*OBJECTIVE*: Copy the entries from the first line through the line containing "orange line: rotated", swapping "px" for "pixels" and leaving everything else unchanged.

*PROVIDED DATA*:
---+---

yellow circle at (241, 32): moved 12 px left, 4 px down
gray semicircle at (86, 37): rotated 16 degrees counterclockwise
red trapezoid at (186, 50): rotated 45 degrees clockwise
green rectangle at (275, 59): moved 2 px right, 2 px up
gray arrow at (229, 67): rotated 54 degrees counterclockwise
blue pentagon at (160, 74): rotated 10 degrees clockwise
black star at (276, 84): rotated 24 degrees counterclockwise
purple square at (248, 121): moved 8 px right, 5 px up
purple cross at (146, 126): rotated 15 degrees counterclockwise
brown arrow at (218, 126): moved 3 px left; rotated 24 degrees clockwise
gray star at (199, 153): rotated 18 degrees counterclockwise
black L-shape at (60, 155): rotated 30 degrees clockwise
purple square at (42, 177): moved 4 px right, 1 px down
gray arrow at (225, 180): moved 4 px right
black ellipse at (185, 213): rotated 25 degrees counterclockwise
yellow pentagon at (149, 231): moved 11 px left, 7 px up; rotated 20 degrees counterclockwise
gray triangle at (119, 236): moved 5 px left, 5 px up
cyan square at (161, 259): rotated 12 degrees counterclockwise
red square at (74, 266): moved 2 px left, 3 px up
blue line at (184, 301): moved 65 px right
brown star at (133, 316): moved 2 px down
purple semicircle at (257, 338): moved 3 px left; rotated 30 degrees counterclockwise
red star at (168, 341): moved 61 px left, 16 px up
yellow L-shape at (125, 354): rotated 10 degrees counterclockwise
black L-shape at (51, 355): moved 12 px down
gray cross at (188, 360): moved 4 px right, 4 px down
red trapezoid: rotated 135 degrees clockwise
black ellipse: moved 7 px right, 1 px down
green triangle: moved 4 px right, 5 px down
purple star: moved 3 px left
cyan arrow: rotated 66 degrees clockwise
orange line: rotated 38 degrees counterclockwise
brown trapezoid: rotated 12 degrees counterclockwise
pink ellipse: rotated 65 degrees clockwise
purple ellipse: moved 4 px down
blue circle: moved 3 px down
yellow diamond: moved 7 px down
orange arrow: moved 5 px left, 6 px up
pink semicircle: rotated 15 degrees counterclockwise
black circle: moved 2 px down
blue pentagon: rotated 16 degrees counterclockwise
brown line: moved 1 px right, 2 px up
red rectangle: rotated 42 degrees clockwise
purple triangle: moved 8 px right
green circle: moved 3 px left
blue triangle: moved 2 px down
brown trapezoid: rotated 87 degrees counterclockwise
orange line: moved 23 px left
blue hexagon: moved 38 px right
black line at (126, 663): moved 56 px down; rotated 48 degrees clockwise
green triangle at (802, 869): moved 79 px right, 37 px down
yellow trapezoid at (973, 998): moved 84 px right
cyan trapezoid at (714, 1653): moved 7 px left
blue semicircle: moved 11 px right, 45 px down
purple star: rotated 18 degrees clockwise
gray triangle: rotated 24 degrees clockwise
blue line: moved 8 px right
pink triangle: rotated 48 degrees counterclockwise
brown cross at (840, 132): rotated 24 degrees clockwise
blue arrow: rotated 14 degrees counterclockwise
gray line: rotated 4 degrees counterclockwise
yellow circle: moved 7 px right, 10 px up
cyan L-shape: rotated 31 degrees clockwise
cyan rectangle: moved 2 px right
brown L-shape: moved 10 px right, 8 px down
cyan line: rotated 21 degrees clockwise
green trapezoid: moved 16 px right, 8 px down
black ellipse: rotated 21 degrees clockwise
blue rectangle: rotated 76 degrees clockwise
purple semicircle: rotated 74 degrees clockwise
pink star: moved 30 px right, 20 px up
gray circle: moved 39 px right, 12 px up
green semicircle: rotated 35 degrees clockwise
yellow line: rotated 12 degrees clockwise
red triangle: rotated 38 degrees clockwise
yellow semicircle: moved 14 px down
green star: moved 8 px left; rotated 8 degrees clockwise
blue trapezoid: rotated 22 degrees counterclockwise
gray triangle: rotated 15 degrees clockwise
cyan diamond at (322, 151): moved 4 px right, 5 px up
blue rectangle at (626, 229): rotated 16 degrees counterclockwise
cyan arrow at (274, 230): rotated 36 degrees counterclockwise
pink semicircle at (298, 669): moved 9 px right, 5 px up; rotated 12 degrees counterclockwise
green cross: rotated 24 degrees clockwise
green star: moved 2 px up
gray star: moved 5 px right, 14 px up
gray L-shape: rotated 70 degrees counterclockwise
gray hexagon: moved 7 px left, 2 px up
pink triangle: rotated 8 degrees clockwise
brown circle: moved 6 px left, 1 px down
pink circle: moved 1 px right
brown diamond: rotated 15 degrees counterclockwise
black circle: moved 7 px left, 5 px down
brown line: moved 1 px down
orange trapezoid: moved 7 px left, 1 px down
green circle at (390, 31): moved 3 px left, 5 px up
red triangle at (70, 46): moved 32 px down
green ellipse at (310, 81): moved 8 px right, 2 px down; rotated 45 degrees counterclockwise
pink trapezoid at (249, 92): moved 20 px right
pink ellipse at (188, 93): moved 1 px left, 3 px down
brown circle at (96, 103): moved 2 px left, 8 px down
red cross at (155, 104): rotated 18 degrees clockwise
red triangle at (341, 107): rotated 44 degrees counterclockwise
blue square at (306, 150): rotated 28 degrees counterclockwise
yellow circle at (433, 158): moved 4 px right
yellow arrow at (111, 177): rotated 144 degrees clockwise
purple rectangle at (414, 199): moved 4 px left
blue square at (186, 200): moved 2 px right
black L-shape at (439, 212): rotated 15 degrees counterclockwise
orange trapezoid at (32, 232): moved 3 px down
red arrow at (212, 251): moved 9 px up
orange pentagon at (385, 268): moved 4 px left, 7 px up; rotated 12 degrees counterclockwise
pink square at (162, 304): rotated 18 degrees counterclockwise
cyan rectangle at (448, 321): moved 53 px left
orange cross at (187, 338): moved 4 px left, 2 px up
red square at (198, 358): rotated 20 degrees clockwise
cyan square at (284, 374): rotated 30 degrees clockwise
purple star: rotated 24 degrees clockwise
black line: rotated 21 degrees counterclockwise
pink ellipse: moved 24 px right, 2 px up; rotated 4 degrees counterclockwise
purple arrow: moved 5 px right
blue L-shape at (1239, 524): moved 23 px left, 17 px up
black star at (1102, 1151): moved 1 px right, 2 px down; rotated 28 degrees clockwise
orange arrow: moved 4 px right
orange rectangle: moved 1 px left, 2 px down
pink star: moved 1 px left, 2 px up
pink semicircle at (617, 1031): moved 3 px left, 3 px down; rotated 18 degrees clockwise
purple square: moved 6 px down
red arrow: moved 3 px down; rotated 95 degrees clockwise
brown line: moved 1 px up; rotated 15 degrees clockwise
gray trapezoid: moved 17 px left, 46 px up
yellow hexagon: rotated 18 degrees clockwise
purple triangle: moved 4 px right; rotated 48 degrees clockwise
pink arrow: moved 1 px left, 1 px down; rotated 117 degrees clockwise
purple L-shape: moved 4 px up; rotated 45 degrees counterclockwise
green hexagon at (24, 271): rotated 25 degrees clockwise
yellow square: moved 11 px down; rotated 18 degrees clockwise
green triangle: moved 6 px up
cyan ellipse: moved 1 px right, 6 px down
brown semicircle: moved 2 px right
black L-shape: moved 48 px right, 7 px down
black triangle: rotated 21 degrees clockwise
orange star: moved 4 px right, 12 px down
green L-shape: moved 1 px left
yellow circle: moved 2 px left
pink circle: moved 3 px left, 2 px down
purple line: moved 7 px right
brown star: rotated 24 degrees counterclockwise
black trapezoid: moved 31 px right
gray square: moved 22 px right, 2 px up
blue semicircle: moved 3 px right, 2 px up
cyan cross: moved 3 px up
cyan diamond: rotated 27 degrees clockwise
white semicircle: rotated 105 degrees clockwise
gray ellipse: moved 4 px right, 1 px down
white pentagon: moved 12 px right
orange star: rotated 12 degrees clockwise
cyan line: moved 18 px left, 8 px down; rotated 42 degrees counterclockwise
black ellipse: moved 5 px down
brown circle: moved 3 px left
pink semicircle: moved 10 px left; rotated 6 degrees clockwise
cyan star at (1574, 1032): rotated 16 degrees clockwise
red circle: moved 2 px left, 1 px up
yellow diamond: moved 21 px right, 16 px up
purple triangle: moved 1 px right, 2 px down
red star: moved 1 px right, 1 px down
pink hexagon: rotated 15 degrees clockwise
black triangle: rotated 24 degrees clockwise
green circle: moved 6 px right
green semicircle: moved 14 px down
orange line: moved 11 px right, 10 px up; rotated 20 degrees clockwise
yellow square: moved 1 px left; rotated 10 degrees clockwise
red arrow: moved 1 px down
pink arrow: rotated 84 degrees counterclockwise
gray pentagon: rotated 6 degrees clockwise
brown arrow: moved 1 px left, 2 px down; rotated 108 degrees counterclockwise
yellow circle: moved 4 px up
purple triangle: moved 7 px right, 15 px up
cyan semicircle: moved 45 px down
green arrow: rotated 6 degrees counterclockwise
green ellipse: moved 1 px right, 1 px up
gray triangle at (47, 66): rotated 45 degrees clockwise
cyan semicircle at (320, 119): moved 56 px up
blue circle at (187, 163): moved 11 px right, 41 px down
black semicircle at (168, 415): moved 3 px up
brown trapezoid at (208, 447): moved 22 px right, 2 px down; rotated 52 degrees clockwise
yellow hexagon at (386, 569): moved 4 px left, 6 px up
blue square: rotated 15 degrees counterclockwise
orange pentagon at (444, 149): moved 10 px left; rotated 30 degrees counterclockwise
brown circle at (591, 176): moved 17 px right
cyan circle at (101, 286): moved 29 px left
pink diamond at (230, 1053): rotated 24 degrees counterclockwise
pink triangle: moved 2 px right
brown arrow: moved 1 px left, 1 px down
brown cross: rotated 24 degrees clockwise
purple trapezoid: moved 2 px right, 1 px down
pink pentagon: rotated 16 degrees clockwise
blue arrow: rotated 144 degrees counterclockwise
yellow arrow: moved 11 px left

---+---

*WRITTEN REPLY*:
yellow circle at (241, 32): moved 12 pixels left, 4 pixels down
gray semicircle at (86, 37): rotated 16 degrees counterclockwise
red trapezoid at (186, 50): rotated 45 degrees clockwise
green rectangle at (275, 59): moved 2 pixels right, 2 pixels up
gray arrow at (229, 67): rotated 54 degrees counterclockwise
blue pentagon at (160, 74): rotated 10 degrees clockwise
black star at (276, 84): rotated 24 degrees counterclockwise
purple square at (248, 121): moved 8 pixels right, 5 pixels up
purple cross at (146, 126): rotated 15 degrees counterclockwise
brown arrow at (218, 126): moved 3 pixels left; rotated 24 degrees clockwise
gray star at (199, 153): rotated 18 degrees counterclockwise
black L-shape at (60, 155): rotated 30 degrees clockwise
purple square at (42, 177): moved 4 pixels right, 1 pixels down
gray arrow at (225, 180): moved 4 pixels right
black ellipse at (185, 213): rotated 25 degrees counterclockwise
yellow pentagon at (149, 231): moved 11 pixels left, 7 pixels up; rotated 20 degrees counterclockwise
gray triangle at (119, 236): moved 5 pixels left, 5 pixels up
cyan square at (161, 259): rotated 12 degrees counterclockwise
red square at (74, 266): moved 2 pixels left, 3 pixels up
blue line at (184, 301): moved 65 pixels right
brown star at (133, 316): moved 2 pixels down
purple semicircle at (257, 338): moved 3 pixels left; rotated 30 degrees counterclockwise
red star at (168, 341): moved 61 pixels left, 16 pixels up
yellow L-shape at (125, 354): rotated 10 degrees counterclockwise
black L-shape at (51, 355): moved 12 pixels down
gray cross at (188, 360): moved 4 pixels right, 4 pixels down
red trapezoid: rotated 135 degrees clockwise
black ellipse: moved 7 pixels right, 1 pixels down
green triangle: moved 4 pixels right, 5 pixels down
purple star: moved 3 pixels left
cyan arrow: rotated 66 degrees clockwise
orange line: rotated 38 degrees counterclockwise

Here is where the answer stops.